"""
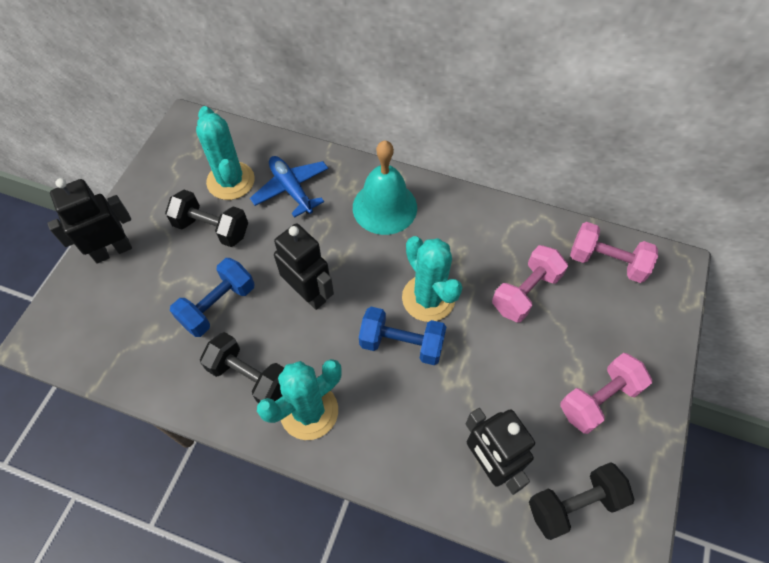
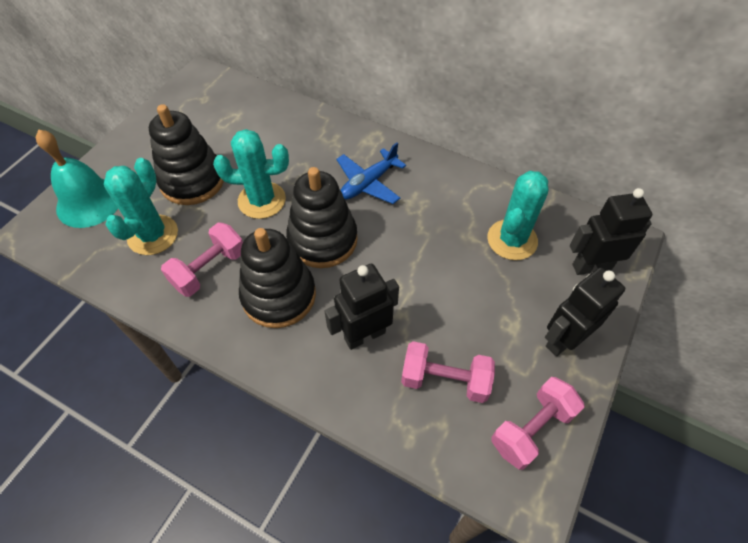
black dumbbell: 3 -> 0
black stacking toy: 0 -> 3
blue dumbbell: 2 -> 0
"""
— AIM OF THE TASK —
Your copy of the data should match it exactly, apart from the images, which are omitted.

— RESULT FOR THIS TASK —
black dumbbell: 3 -> 0
black stacking toy: 0 -> 3
blue dumbbell: 2 -> 0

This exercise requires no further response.